- **Work order**
Could you output each line below precisely as it stands, without the images?

- **Records provided**

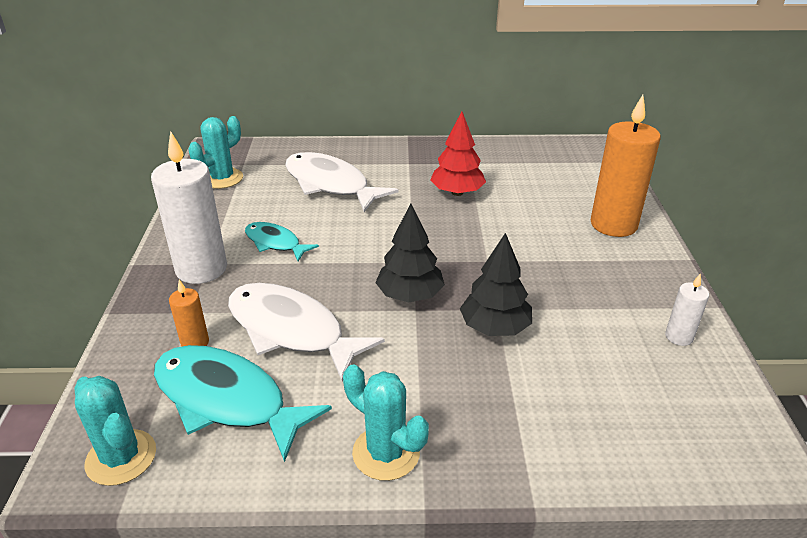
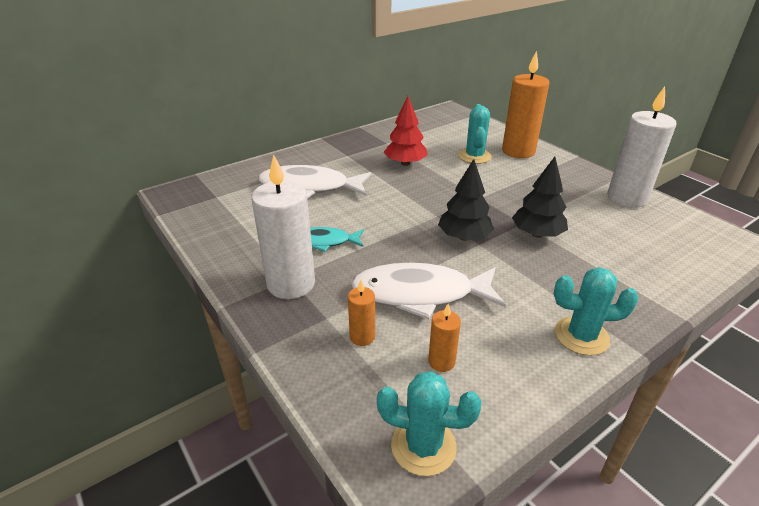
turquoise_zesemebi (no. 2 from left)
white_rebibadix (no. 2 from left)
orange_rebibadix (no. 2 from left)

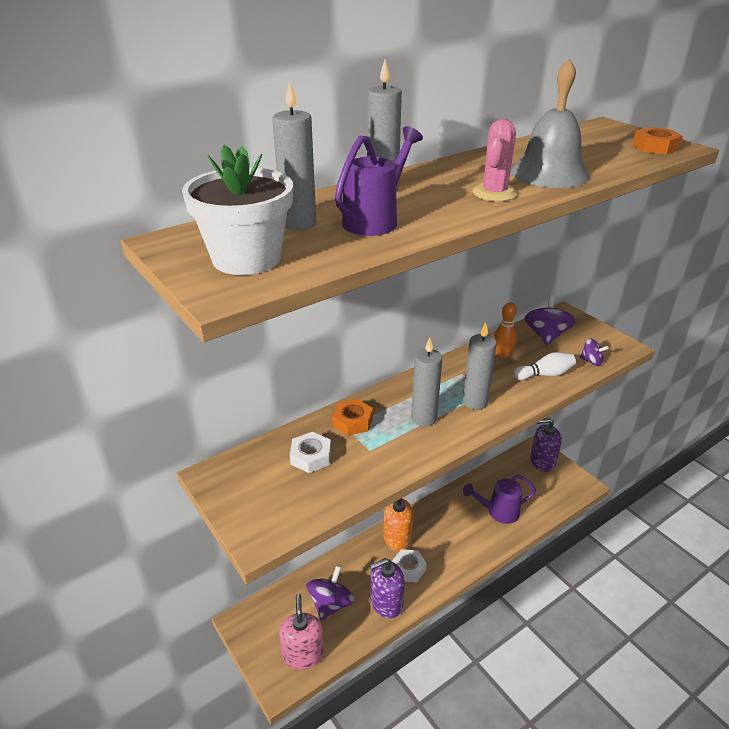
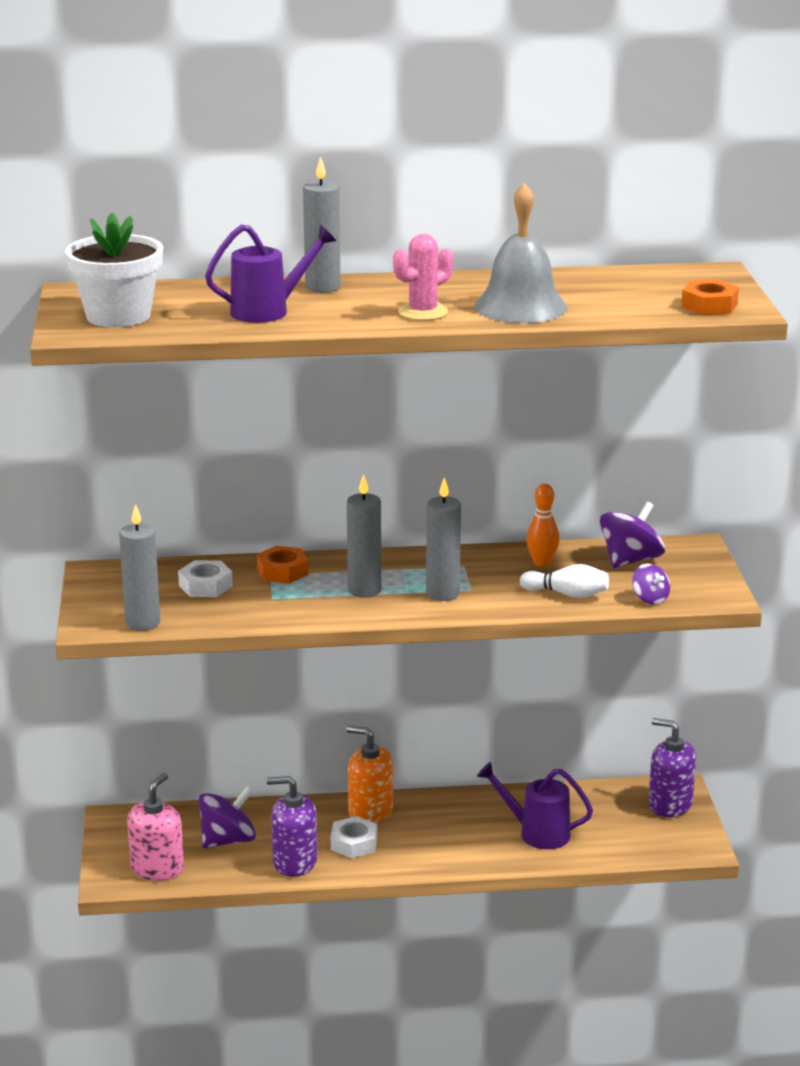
grey_rebibadix (no. 1 from left)

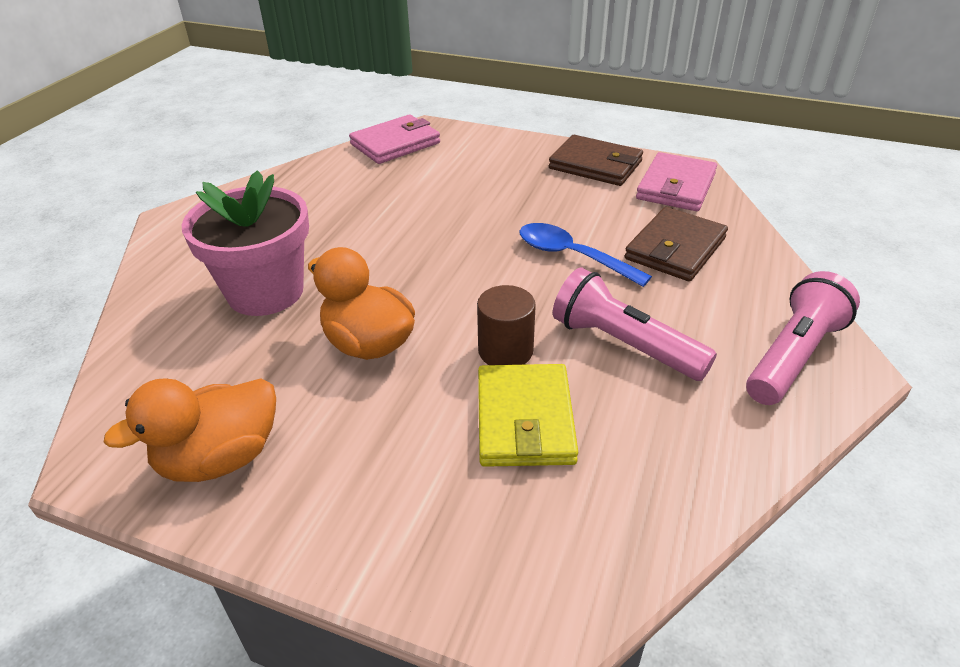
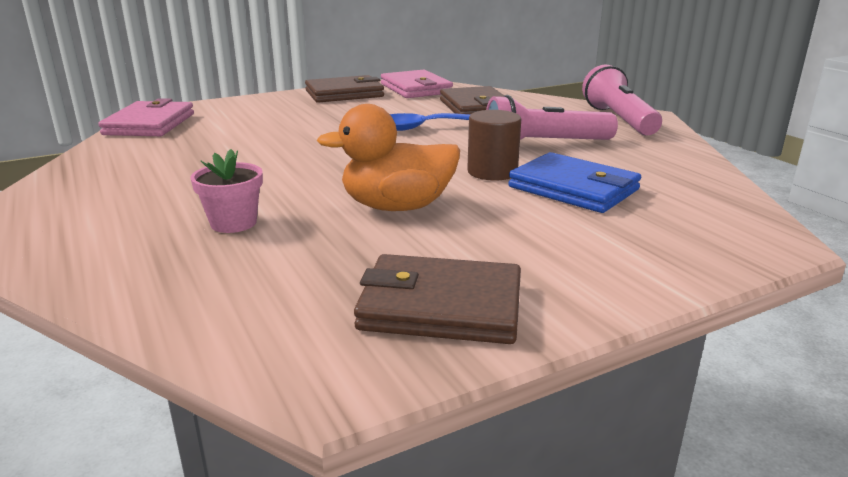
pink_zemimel
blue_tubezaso
brown_tubezaso (no. 2 from left)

- **The answer**
turquoise_zesemebi (no. 2 from left)
white_rebibadix (no. 2 from left)
orange_rebibadix (no. 2 from left)

grey_rebibadix (no. 1 from left)

pink_zemimel
blue_tubezaso
brown_tubezaso (no. 2 from left)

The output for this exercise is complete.